Material shown:
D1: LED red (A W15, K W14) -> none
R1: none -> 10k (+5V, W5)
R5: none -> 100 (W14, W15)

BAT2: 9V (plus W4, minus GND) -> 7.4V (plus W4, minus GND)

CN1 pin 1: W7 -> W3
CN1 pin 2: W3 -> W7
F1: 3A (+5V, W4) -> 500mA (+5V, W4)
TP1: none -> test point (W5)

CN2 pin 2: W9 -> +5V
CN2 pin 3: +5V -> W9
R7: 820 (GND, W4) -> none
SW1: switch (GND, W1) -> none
* * *
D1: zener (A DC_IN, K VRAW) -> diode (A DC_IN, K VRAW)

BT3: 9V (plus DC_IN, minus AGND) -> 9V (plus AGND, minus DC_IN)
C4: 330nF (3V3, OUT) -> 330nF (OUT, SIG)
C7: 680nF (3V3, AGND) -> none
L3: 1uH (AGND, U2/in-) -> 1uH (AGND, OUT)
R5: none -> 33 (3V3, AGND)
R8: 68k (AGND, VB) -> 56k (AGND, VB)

Requirement: Would you copy, unchanged, the stretch of the records above that begins at the line containing "TP1: none -> test point (W5)" and ends at the line containing "SW1: switch (GND, W1) -> none", and only that?

Answer:
TP1: none -> test point (W5)

CN2 pin 2: W9 -> +5V
CN2 pin 3: +5V -> W9
R7: 820 (GND, W4) -> none
SW1: switch (GND, W1) -> none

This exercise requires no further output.